Input material START

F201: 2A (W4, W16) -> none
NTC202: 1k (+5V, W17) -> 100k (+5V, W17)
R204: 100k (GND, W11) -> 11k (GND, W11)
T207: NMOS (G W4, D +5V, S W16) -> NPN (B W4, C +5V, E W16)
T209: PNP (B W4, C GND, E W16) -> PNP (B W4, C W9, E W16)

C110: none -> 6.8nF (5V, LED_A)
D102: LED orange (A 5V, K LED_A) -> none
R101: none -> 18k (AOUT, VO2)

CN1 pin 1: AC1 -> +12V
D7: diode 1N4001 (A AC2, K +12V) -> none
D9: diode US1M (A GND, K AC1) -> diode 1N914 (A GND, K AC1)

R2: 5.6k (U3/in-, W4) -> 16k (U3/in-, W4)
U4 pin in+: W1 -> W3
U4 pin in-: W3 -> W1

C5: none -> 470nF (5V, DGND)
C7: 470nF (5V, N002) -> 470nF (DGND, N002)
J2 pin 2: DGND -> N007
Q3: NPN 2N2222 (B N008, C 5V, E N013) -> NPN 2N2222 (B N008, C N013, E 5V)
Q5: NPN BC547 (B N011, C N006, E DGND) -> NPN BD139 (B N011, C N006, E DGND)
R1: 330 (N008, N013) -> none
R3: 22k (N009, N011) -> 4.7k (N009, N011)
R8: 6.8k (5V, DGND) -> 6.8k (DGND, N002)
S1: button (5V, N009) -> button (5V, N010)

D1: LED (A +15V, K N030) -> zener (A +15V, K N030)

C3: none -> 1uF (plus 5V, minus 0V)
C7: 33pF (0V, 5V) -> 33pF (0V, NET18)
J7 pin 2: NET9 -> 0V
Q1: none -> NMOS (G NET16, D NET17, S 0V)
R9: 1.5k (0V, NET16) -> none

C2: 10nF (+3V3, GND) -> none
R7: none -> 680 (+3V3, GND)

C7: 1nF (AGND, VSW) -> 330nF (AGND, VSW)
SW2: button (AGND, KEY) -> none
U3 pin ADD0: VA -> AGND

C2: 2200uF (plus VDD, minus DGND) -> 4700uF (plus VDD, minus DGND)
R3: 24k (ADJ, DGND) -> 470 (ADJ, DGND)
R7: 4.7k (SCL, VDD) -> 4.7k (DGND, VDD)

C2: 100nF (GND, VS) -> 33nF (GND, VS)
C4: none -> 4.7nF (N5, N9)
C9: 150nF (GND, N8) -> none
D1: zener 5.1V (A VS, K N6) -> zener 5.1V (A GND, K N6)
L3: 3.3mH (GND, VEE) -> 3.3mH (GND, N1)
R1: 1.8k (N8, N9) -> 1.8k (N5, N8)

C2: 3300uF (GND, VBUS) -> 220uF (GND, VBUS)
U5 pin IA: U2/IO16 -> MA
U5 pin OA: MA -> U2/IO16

Input material END

*Task directions*: The lines to set down, exactly and with both ends included, run from the one containing "T209: PNP (B" to the last line of the data above.

*Solved exercise*:
T209: PNP (B W4, C GND, E W16) -> PNP (B W4, C W9, E W16)

C110: none -> 6.8nF (5V, LED_A)
D102: LED orange (A 5V, K LED_A) -> none
R101: none -> 18k (AOUT, VO2)

CN1 pin 1: AC1 -> +12V
D7: diode 1N4001 (A AC2, K +12V) -> none
D9: diode US1M (A GND, K AC1) -> diode 1N914 (A GND, K AC1)

R2: 5.6k (U3/in-, W4) -> 16k (U3/in-, W4)
U4 pin in+: W1 -> W3
U4 pin in-: W3 -> W1

C5: none -> 470nF (5V, DGND)
C7: 470nF (5V, N002) -> 470nF (DGND, N002)
J2 pin 2: DGND -> N007
Q3: NPN 2N2222 (B N008, C 5V, E N013) -> NPN 2N2222 (B N008, C N013, E 5V)
Q5: NPN BC547 (B N011, C N006, E DGND) -> NPN BD139 (B N011, C N006, E DGND)
R1: 330 (N008, N013) -> none
R3: 22k (N009, N011) -> 4.7k (N009, N011)
R8: 6.8k (5V, DGND) -> 6.8k (DGND, N002)
S1: button (5V, N009) -> button (5V, N010)

D1: LED (A +15V, K N030) -> zener (A +15V, K N030)

C3: none -> 1uF (plus 5V, minus 0V)
C7: 33pF (0V, 5V) -> 33pF (0V, NET18)
J7 pin 2: NET9 -> 0V
Q1: none -> NMOS (G NET16, D NET17, S 0V)
R9: 1.5k (0V, NET16) -> none

C2: 10nF (+3V3, GND) -> none
R7: none -> 680 (+3V3, GND)

C7: 1nF (AGND, VSW) -> 330nF (AGND, VSW)
SW2: button (AGND, KEY) -> none
U3 pin ADD0: VA -> AGND

C2: 2200uF (plus VDD, minus DGND) -> 4700uF (plus VDD, minus DGND)
R3: 24k (ADJ, DGND) -> 470 (ADJ, DGND)
R7: 4.7k (SCL, VDD) -> 4.7k (DGND, VDD)

C2: 100nF (GND, VS) -> 33nF (GND, VS)
C4: none -> 4.7nF (N5, N9)
C9: 150nF (GND, N8) -> none
D1: zener 5.1V (A VS, K N6) -> zener 5.1V (A GND, K N6)
L3: 3.3mH (GND, VEE) -> 3.3mH (GND, N1)
R1: 1.8k (N8, N9) -> 1.8k (N5, N8)

C2: 3300uF (GND, VBUS) -> 220uF (GND, VBUS)
U5 pin IA: U2/IO16 -> MA
U5 pin OA: MA -> U2/IO16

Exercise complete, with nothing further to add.